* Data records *
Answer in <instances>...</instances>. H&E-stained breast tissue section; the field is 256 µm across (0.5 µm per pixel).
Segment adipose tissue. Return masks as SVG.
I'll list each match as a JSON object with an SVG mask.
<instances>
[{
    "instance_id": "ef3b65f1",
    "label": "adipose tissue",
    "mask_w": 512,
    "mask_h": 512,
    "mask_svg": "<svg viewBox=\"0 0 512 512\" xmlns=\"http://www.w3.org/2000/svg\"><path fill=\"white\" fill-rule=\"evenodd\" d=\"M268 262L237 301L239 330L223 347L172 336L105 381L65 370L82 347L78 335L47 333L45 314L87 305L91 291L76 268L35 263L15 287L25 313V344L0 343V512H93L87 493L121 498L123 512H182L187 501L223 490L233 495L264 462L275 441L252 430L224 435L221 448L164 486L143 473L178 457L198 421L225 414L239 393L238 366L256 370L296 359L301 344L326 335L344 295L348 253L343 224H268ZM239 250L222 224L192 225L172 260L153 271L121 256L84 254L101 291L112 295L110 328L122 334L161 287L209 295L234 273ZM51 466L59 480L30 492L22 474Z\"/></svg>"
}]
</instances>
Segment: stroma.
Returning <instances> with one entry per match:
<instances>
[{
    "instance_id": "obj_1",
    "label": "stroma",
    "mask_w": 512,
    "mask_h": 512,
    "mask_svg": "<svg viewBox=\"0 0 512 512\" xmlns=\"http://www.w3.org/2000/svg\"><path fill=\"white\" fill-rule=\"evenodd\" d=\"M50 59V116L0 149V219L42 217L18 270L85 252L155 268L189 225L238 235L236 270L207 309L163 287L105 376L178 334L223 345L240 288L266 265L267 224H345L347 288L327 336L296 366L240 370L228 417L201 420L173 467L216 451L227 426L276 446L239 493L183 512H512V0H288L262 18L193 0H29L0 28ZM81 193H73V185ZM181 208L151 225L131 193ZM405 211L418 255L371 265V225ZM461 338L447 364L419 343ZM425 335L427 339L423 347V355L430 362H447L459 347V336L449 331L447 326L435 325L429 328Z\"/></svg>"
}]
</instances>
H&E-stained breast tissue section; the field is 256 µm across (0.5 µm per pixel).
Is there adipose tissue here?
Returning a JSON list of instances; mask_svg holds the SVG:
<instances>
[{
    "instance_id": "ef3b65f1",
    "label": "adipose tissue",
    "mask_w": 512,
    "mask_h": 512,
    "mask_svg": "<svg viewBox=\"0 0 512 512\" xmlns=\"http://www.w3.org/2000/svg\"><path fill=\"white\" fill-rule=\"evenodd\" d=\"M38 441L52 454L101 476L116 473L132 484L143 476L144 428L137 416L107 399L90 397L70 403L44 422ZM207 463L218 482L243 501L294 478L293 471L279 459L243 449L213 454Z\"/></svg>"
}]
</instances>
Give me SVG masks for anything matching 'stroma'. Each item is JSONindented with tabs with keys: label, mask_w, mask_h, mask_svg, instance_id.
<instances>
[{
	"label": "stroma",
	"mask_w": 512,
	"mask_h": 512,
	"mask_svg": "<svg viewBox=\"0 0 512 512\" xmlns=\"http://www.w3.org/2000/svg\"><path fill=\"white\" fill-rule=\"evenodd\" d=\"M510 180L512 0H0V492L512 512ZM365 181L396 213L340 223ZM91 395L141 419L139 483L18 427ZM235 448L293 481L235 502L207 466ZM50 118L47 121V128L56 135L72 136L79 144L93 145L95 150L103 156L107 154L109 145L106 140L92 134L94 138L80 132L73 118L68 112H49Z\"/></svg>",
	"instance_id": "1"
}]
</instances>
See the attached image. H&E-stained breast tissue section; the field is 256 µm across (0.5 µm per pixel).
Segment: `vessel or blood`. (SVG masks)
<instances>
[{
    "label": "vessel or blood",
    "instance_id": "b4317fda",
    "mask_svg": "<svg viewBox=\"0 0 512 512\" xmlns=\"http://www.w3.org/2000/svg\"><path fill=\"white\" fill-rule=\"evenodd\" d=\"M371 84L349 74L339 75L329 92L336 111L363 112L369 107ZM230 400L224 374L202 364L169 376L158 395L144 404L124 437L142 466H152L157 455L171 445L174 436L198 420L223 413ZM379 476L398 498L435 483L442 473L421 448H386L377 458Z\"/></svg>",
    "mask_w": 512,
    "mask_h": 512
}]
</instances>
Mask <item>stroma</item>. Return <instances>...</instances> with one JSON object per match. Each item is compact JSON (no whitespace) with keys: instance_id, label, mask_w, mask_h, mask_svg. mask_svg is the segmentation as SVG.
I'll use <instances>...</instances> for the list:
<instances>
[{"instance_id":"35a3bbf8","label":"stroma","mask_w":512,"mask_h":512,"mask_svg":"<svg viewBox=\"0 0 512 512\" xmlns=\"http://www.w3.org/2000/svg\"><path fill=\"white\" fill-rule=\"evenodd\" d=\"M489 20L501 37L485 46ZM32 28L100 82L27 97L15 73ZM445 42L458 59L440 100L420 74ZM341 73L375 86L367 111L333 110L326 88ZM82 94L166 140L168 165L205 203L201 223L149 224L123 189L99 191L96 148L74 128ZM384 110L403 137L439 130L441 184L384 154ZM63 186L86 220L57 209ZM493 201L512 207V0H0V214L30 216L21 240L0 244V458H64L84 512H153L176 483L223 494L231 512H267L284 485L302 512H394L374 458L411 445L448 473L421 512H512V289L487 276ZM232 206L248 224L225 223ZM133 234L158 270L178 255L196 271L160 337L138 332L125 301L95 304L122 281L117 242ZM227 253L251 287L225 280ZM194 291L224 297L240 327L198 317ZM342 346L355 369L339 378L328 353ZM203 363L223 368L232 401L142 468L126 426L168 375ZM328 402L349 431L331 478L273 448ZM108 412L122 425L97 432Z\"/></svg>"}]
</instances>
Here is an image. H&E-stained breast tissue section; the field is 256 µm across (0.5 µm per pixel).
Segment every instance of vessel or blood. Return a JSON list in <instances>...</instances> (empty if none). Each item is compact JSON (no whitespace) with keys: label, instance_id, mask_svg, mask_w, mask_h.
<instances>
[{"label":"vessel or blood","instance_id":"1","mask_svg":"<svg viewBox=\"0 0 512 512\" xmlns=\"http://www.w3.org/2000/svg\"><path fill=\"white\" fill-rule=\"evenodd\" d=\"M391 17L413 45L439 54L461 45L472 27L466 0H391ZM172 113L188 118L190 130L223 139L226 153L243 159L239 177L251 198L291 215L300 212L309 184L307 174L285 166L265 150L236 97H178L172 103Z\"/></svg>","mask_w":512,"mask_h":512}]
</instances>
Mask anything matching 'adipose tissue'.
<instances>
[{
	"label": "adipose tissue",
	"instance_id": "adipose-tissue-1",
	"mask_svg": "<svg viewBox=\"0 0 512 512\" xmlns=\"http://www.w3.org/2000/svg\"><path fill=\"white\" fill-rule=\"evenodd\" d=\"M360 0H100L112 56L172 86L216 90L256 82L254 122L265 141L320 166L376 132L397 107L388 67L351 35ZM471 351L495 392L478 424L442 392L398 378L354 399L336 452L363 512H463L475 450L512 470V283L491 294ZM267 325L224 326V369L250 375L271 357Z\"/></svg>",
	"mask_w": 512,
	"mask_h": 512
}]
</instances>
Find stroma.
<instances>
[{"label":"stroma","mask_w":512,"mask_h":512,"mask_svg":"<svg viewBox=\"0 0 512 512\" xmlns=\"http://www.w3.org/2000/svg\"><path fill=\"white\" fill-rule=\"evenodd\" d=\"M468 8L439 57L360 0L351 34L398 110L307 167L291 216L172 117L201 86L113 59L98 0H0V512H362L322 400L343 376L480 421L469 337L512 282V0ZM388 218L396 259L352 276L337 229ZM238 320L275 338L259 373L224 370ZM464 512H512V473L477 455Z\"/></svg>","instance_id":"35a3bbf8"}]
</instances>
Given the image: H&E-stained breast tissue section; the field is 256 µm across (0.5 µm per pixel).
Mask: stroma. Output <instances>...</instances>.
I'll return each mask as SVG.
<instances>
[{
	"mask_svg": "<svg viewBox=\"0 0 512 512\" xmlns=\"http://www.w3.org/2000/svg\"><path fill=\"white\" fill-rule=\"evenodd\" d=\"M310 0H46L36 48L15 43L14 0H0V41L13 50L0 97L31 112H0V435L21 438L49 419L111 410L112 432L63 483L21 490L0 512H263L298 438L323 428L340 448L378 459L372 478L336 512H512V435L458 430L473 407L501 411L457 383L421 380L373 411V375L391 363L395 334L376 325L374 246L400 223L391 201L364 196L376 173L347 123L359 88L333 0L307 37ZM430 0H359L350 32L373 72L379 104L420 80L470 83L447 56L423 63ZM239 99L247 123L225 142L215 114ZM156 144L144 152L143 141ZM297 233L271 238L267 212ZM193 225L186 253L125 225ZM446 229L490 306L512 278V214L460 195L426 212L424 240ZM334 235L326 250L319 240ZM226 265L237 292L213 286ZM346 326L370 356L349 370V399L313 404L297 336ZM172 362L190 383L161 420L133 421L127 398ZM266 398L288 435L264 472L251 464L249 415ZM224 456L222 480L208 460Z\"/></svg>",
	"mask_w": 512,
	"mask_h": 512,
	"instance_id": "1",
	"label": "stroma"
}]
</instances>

* WORK TO DO *
Filter the records for lines holding the string "image". Copy each one.

* FINAL ANSWER *
See the attached image. H&E-stained breast tissue section; the field is 256 µm across (0.5 µm per pixel).
Here is an image. H&E-stained breast tissue section; the field is 256 µm across (0.5 µm per pixel).
Given the image: H&E-stained breast tissue section; the field is 256 µm across (0.5 µm per pixel).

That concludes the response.